Exercise:
Answer with one number only, the count of lines in the material below that hold "VEXT".

»»

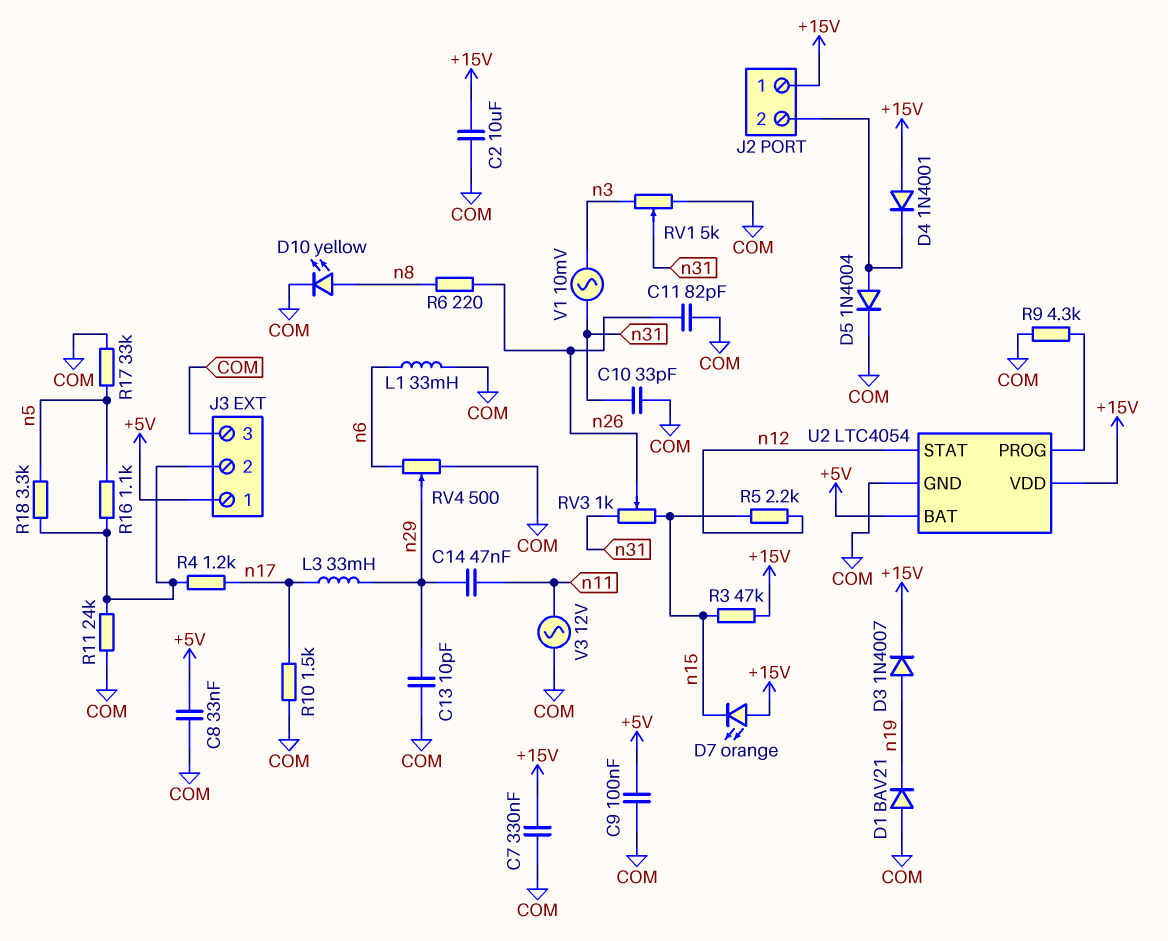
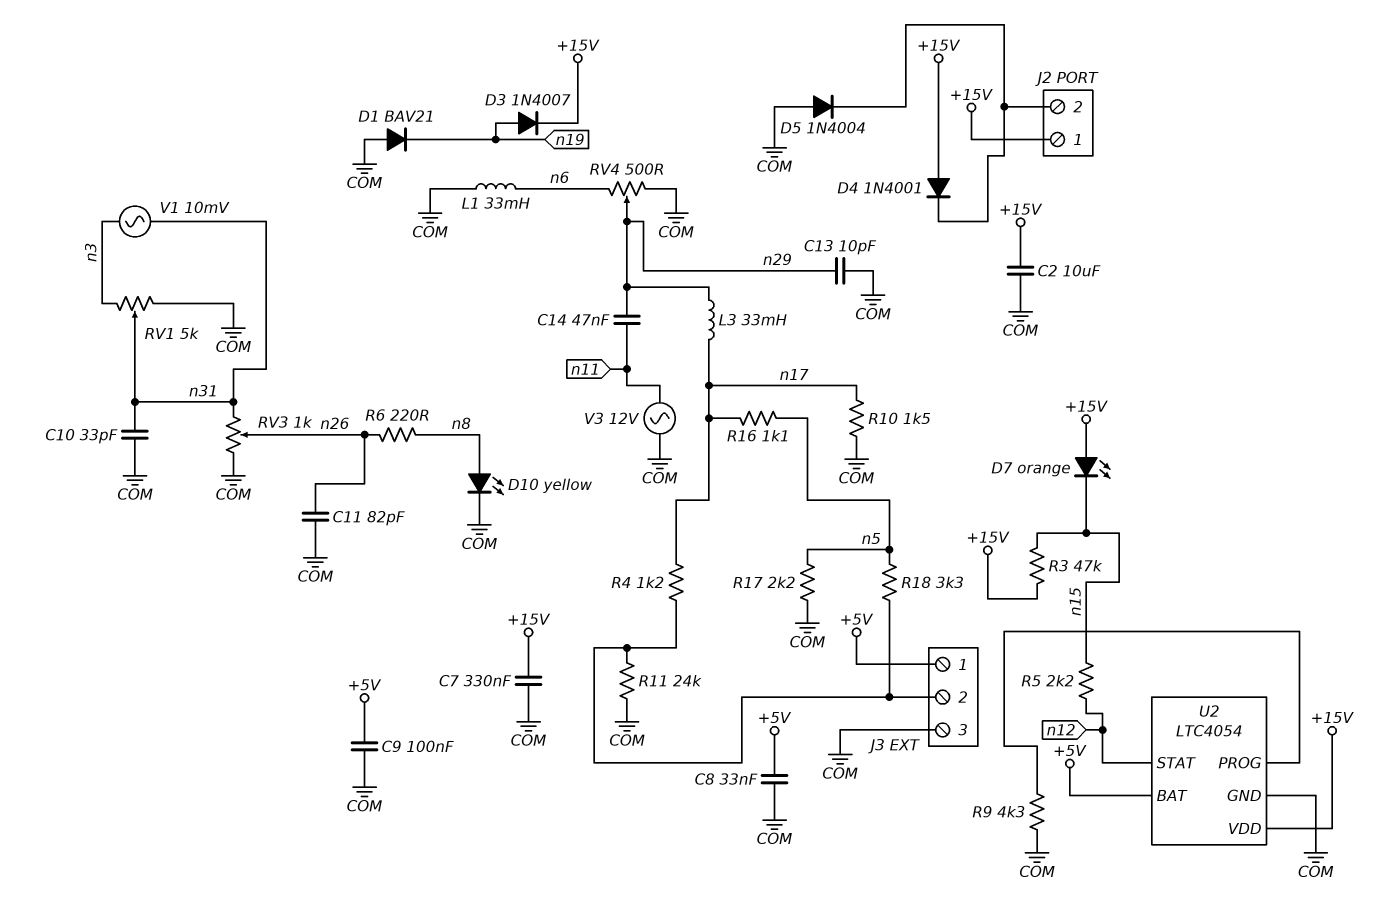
D5: diode 1N4004 (A J2/2, K COM) -> diode 1N4004 (A COM, K J2/2)
R16: 1.1k (J3/2, n5) -> 1.1k (n5, n17)
R17: 33k (COM, n5) -> 2.2k (COM, n5)
RV3: 1k (n15, n31, wiper n26) -> 1k (COM, n31, wiper n26)

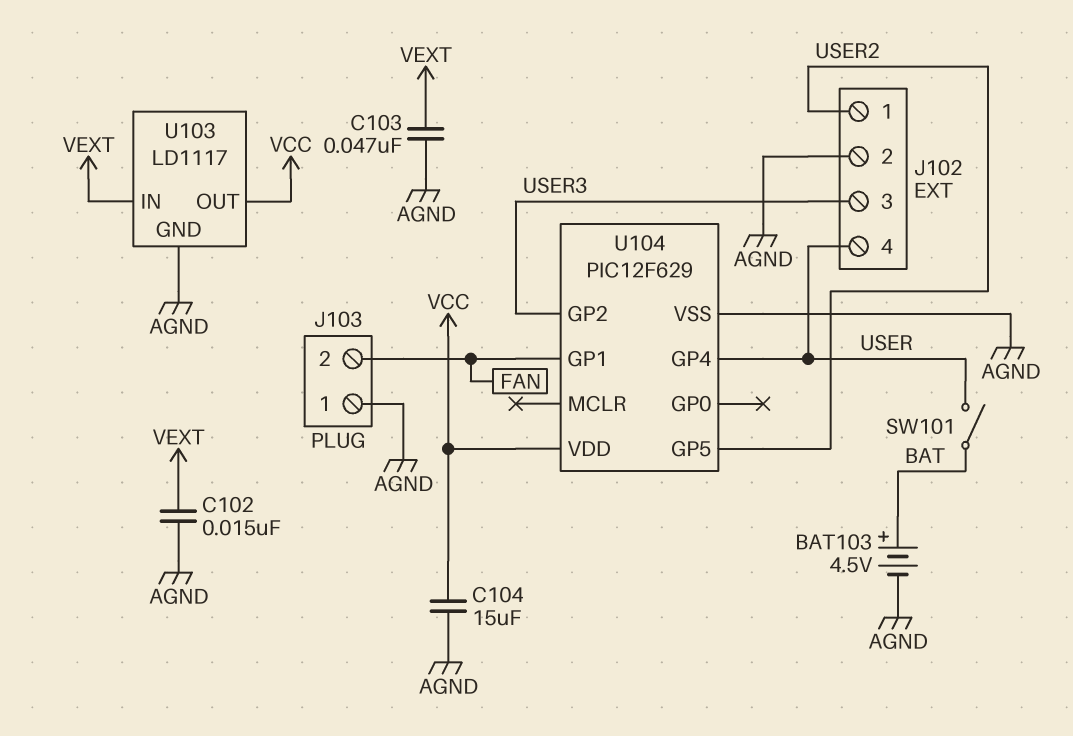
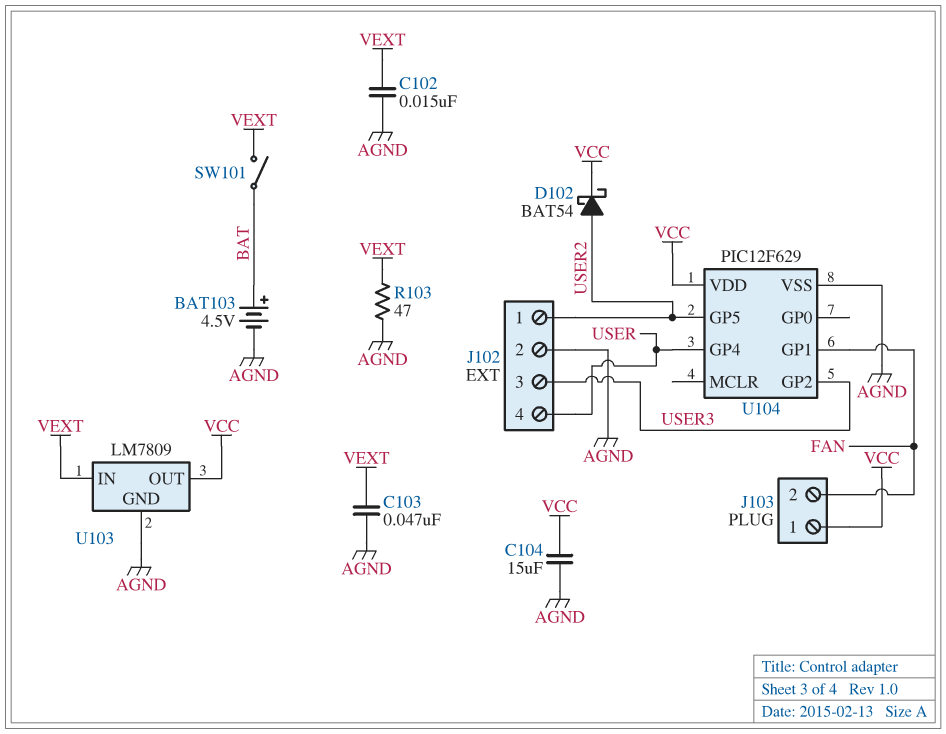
D102: none -> schottky BAT54 (A USER2, K VCC)
J103 pin 1: AGND -> VCC
R103: none -> 47 (AGND, VEXT)
SW101: switch (BAT, USER) -> switch (BAT, VEXT)
U103: LD1117 -> LM7809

««

Answer area:
2